══ RAW DATA

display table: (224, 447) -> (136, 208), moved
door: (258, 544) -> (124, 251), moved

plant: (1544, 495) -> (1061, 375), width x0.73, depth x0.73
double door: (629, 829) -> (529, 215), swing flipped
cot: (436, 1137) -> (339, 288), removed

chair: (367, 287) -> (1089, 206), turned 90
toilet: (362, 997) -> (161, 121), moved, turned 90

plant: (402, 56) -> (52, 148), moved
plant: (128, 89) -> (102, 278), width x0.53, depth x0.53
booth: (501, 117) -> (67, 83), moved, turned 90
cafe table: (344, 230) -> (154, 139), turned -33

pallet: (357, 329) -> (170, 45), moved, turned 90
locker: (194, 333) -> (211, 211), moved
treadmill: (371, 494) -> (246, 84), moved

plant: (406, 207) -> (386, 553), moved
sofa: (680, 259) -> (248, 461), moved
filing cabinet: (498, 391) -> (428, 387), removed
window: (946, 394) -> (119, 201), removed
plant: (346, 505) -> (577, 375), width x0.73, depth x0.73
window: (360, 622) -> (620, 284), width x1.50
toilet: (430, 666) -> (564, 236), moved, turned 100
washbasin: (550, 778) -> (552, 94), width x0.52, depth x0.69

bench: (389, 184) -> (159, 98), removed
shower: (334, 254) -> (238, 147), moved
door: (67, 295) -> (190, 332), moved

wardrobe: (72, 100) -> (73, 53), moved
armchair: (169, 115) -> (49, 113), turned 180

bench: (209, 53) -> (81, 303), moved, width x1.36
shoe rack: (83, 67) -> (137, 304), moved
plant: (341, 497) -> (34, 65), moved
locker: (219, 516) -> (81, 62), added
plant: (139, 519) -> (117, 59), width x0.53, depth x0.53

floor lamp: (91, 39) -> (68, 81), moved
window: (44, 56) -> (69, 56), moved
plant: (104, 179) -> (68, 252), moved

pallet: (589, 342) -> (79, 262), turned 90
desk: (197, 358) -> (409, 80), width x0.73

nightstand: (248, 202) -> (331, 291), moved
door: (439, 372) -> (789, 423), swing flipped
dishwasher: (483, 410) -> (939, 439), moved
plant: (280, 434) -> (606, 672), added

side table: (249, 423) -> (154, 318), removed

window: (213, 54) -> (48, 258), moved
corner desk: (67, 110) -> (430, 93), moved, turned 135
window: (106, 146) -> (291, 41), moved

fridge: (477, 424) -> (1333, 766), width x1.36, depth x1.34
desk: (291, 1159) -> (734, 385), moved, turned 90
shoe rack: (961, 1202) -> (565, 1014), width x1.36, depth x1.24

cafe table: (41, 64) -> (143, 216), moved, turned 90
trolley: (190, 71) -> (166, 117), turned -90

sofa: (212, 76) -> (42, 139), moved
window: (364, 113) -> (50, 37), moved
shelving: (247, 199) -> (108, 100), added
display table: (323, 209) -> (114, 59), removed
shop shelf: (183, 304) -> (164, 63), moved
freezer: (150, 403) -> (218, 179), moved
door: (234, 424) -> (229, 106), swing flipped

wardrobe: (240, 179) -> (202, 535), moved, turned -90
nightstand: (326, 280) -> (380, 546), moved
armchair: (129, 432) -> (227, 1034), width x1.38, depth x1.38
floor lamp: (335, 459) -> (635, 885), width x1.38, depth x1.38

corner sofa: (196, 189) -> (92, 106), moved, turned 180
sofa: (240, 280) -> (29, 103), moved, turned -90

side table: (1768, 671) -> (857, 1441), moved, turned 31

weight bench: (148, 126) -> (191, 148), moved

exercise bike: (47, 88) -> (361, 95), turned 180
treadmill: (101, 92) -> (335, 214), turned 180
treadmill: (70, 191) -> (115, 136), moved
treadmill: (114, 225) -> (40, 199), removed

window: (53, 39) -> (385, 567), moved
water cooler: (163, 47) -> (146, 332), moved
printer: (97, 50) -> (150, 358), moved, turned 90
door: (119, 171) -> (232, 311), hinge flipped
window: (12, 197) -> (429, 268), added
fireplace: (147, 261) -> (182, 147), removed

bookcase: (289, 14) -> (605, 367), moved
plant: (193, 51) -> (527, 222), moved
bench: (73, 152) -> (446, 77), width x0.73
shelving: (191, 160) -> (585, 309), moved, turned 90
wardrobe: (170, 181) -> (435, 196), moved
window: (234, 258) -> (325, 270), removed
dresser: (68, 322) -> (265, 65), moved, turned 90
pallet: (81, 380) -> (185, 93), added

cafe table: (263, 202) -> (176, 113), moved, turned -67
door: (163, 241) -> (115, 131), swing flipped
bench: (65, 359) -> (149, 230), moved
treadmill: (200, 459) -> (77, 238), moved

════

## BRIEF
In full and exactly as written, reproduce the records above.

## ANSWER TO THIS EXERCISE
display table: (224, 447) -> (136, 208), moved
door: (258, 544) -> (124, 251), moved

plant: (1544, 495) -> (1061, 375), width x0.73, depth x0.73
double door: (629, 829) -> (529, 215), swing flipped
cot: (436, 1137) -> (339, 288), removed

chair: (367, 287) -> (1089, 206), turned 90
toilet: (362, 997) -> (161, 121), moved, turned 90

plant: (402, 56) -> (52, 148), moved
plant: (128, 89) -> (102, 278), width x0.53, depth x0.53
booth: (501, 117) -> (67, 83), moved, turned 90
cafe table: (344, 230) -> (154, 139), turned -33

pallet: (357, 329) -> (170, 45), moved, turned 90
locker: (194, 333) -> (211, 211), moved
treadmill: (371, 494) -> (246, 84), moved

plant: (406, 207) -> (386, 553), moved
sofa: (680, 259) -> (248, 461), moved
filing cabinet: (498, 391) -> (428, 387), removed
window: (946, 394) -> (119, 201), removed
plant: (346, 505) -> (577, 375), width x0.73, depth x0.73
window: (360, 622) -> (620, 284), width x1.50
toilet: (430, 666) -> (564, 236), moved, turned 100
washbasin: (550, 778) -> (552, 94), width x0.52, depth x0.69

bench: (389, 184) -> (159, 98), removed
shower: (334, 254) -> (238, 147), moved
door: (67, 295) -> (190, 332), moved

wardrobe: (72, 100) -> (73, 53), moved
armchair: (169, 115) -> (49, 113), turned 180

bench: (209, 53) -> (81, 303), moved, width x1.36
shoe rack: (83, 67) -> (137, 304), moved
plant: (341, 497) -> (34, 65), moved
locker: (219, 516) -> (81, 62), added
plant: (139, 519) -> (117, 59), width x0.53, depth x0.53

floor lamp: (91, 39) -> (68, 81), moved
window: (44, 56) -> (69, 56), moved
plant: (104, 179) -> (68, 252), moved

pallet: (589, 342) -> (79, 262), turned 90
desk: (197, 358) -> (409, 80), width x0.73

nightstand: (248, 202) -> (331, 291), moved
door: (439, 372) -> (789, 423), swing flipped
dishwasher: (483, 410) -> (939, 439), moved
plant: (280, 434) -> (606, 672), added

side table: (249, 423) -> (154, 318), removed

window: (213, 54) -> (48, 258), moved
corner desk: (67, 110) -> (430, 93), moved, turned 135
window: (106, 146) -> (291, 41), moved

fridge: (477, 424) -> (1333, 766), width x1.36, depth x1.34
desk: (291, 1159) -> (734, 385), moved, turned 90
shoe rack: (961, 1202) -> (565, 1014), width x1.36, depth x1.24

cafe table: (41, 64) -> (143, 216), moved, turned 90
trolley: (190, 71) -> (166, 117), turned -90

sofa: (212, 76) -> (42, 139), moved
window: (364, 113) -> (50, 37), moved
shelving: (247, 199) -> (108, 100), added
display table: (323, 209) -> (114, 59), removed
shop shelf: (183, 304) -> (164, 63), moved
freezer: (150, 403) -> (218, 179), moved
door: (234, 424) -> (229, 106), swing flipped

wardrobe: (240, 179) -> (202, 535), moved, turned -90
nightstand: (326, 280) -> (380, 546), moved
armchair: (129, 432) -> (227, 1034), width x1.38, depth x1.38
floor lamp: (335, 459) -> (635, 885), width x1.38, depth x1.38

corner sofa: (196, 189) -> (92, 106), moved, turned 180
sofa: (240, 280) -> (29, 103), moved, turned -90

side table: (1768, 671) -> (857, 1441), moved, turned 31

weight bench: (148, 126) -> (191, 148), moved

exercise bike: (47, 88) -> (361, 95), turned 180
treadmill: (101, 92) -> (335, 214), turned 180
treadmill: (70, 191) -> (115, 136), moved
treadmill: (114, 225) -> (40, 199), removed

window: (53, 39) -> (385, 567), moved
water cooler: (163, 47) -> (146, 332), moved
printer: (97, 50) -> (150, 358), moved, turned 90
door: (119, 171) -> (232, 311), hinge flipped
window: (12, 197) -> (429, 268), added
fireplace: (147, 261) -> (182, 147), removed

bookcase: (289, 14) -> (605, 367), moved
plant: (193, 51) -> (527, 222), moved
bench: (73, 152) -> (446, 77), width x0.73
shelving: (191, 160) -> (585, 309), moved, turned 90
wardrobe: (170, 181) -> (435, 196), moved
window: (234, 258) -> (325, 270), removed
dresser: (68, 322) -> (265, 65), moved, turned 90
pallet: (81, 380) -> (185, 93), added

cafe table: (263, 202) -> (176, 113), moved, turned -67
door: (163, 241) -> (115, 131), swing flipped
bench: (65, 359) -> (149, 230), moved
treadmill: (200, 459) -> (77, 238), moved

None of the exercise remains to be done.